BEGIN TASK DATA

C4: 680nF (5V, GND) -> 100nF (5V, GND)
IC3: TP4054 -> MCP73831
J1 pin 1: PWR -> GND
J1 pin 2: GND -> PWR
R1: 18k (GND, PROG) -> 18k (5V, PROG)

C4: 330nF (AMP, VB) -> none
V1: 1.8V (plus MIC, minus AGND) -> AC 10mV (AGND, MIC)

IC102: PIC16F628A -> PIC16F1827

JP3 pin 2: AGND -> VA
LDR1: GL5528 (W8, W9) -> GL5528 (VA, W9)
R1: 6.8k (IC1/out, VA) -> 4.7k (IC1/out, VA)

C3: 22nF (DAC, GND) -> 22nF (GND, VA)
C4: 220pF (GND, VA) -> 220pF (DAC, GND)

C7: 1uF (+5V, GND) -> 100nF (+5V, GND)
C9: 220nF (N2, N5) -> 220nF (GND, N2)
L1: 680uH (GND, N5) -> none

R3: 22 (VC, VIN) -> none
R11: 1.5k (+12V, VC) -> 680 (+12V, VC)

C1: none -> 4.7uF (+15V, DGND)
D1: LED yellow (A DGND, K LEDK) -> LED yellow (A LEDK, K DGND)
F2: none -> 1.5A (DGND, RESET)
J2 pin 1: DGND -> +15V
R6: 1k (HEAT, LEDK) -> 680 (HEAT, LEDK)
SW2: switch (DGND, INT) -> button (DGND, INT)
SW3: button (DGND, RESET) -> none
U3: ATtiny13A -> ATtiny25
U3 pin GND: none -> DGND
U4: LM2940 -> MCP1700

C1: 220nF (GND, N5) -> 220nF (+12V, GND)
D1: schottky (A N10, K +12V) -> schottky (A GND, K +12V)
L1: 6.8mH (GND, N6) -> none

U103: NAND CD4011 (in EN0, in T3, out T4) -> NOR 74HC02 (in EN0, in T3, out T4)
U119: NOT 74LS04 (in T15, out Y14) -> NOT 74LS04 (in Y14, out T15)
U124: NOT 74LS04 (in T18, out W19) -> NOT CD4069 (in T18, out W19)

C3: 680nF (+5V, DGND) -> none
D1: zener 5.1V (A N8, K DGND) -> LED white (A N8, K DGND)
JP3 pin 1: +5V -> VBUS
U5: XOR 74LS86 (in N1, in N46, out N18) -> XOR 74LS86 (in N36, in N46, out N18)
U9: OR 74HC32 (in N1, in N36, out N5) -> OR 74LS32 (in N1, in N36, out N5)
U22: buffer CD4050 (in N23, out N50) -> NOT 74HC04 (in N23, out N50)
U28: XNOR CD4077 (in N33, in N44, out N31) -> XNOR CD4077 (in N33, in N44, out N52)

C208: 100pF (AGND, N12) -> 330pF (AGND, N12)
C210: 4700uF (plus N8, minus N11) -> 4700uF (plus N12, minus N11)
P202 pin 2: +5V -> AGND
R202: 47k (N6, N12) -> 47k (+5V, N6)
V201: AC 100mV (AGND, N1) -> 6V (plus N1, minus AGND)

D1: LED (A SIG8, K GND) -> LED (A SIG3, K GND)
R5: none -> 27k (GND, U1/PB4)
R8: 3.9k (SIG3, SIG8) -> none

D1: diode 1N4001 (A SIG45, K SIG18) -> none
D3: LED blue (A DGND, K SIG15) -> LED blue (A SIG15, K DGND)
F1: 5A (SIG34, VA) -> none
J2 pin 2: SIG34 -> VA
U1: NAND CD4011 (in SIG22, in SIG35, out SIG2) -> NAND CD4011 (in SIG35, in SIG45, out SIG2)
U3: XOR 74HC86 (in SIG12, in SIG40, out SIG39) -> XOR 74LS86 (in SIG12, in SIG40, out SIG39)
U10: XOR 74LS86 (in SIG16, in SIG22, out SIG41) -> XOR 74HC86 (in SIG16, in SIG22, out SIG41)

END TASK DATA

TASK DETAILS :: Return all the lines above exactly as given.

RESULT ::
C4: 680nF (5V, GND) -> 100nF (5V, GND)
IC3: TP4054 -> MCP73831
J1 pin 1: PWR -> GND
J1 pin 2: GND -> PWR
R1: 18k (GND, PROG) -> 18k (5V, PROG)

C4: 330nF (AMP, VB) -> none
V1: 1.8V (plus MIC, minus AGND) -> AC 10mV (AGND, MIC)

IC102: PIC16F628A -> PIC16F1827

JP3 pin 2: AGND -> VA
LDR1: GL5528 (W8, W9) -> GL5528 (VA, W9)
R1: 6.8k (IC1/out, VA) -> 4.7k (IC1/out, VA)

C3: 22nF (DAC, GND) -> 22nF (GND, VA)
C4: 220pF (GND, VA) -> 220pF (DAC, GND)

C7: 1uF (+5V, GND) -> 100nF (+5V, GND)
C9: 220nF (N2, N5) -> 220nF (GND, N2)
L1: 680uH (GND, N5) -> none

R3: 22 (VC, VIN) -> none
R11: 1.5k (+12V, VC) -> 680 (+12V, VC)

C1: none -> 4.7uF (+15V, DGND)
D1: LED yellow (A DGND, K LEDK) -> LED yellow (A LEDK, K DGND)
F2: none -> 1.5A (DGND, RESET)
J2 pin 1: DGND -> +15V
R6: 1k (HEAT, LEDK) -> 680 (HEAT, LEDK)
SW2: switch (DGND, INT) -> button (DGND, INT)
SW3: button (DGND, RESET) -> none
U3: ATtiny13A -> ATtiny25
U3 pin GND: none -> DGND
U4: LM2940 -> MCP1700

C1: 220nF (GND, N5) -> 220nF (+12V, GND)
D1: schottky (A N10, K +12V) -> schottky (A GND, K +12V)
L1: 6.8mH (GND, N6) -> none

U103: NAND CD4011 (in EN0, in T3, out T4) -> NOR 74HC02 (in EN0, in T3, out T4)
U119: NOT 74LS04 (in T15, out Y14) -> NOT 74LS04 (in Y14, out T15)
U124: NOT 74LS04 (in T18, out W19) -> NOT CD4069 (in T18, out W19)

C3: 680nF (+5V, DGND) -> none
D1: zener 5.1V (A N8, K DGND) -> LED white (A N8, K DGND)
JP3 pin 1: +5V -> VBUS
U5: XOR 74LS86 (in N1, in N46, out N18) -> XOR 74LS86 (in N36, in N46, out N18)
U9: OR 74HC32 (in N1, in N36, out N5) -> OR 74LS32 (in N1, in N36, out N5)
U22: buffer CD4050 (in N23, out N50) -> NOT 74HC04 (in N23, out N50)
U28: XNOR CD4077 (in N33, in N44, out N31) -> XNOR CD4077 (in N33, in N44, out N52)

C208: 100pF (AGND, N12) -> 330pF (AGND, N12)
C210: 4700uF (plus N8, minus N11) -> 4700uF (plus N12, minus N11)
P202 pin 2: +5V -> AGND
R202: 47k (N6, N12) -> 47k (+5V, N6)
V201: AC 100mV (AGND, N1) -> 6V (plus N1, minus AGND)

D1: LED (A SIG8, K GND) -> LED (A SIG3, K GND)
R5: none -> 27k (GND, U1/PB4)
R8: 3.9k (SIG3, SIG8) -> none

D1: diode 1N4001 (A SIG45, K SIG18) -> none
D3: LED blue (A DGND, K SIG15) -> LED blue (A SIG15, K DGND)
F1: 5A (SIG34, VA) -> none
J2 pin 2: SIG34 -> VA
U1: NAND CD4011 (in SIG22, in SIG35, out SIG2) -> NAND CD4011 (in SIG35, in SIG45, out SIG2)
U3: XOR 74HC86 (in SIG12, in SIG40, out SIG39) -> XOR 74LS86 (in SIG12, in SIG40, out SIG39)
U10: XOR 74LS86 (in SIG16, in SIG22, out SIG41) -> XOR 74HC86 (in SIG16, in SIG22, out SIG41)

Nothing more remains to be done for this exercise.